- **Instructions for the task**:
State, as a bare number, how many lines below contain "blue".

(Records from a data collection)

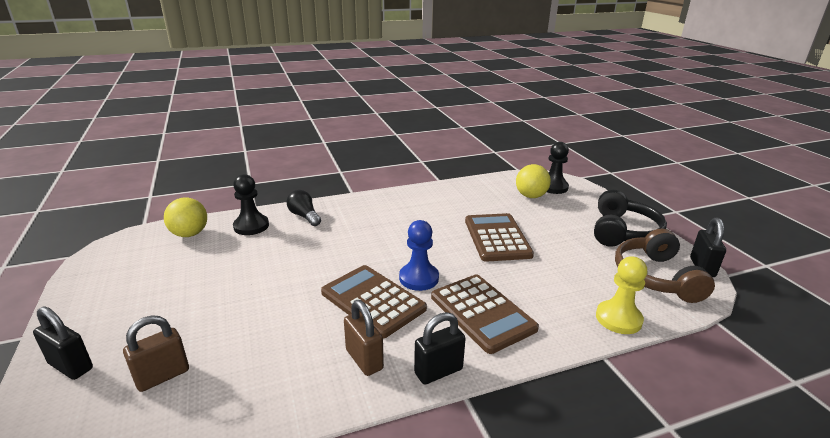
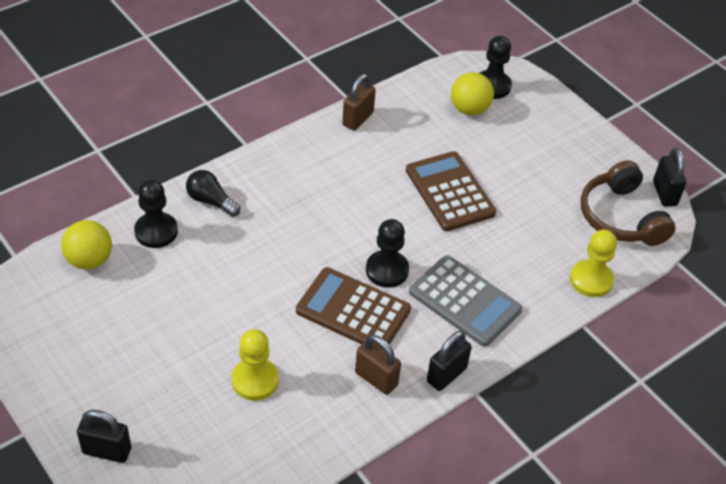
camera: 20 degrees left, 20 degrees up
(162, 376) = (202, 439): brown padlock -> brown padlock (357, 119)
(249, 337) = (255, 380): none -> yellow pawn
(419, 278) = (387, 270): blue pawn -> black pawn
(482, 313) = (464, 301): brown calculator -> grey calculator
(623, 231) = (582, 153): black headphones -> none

---

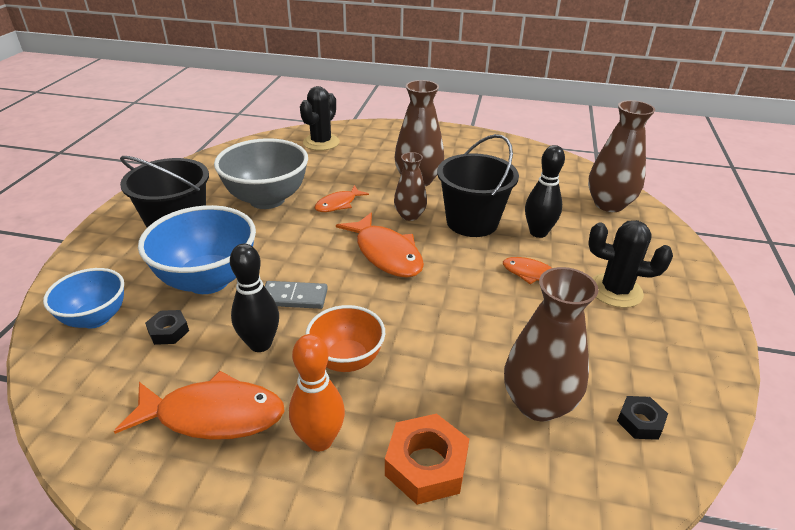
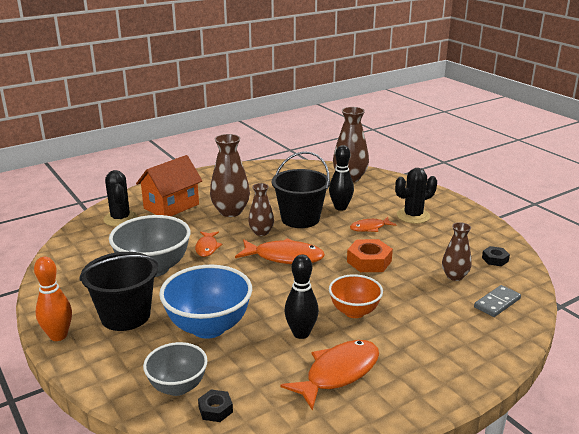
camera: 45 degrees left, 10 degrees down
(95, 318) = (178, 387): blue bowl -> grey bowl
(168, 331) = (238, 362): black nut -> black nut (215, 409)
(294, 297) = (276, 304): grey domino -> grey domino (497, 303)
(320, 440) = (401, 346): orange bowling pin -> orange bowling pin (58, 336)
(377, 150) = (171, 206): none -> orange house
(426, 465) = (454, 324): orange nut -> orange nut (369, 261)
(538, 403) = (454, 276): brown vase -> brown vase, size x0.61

- **Solution**:
2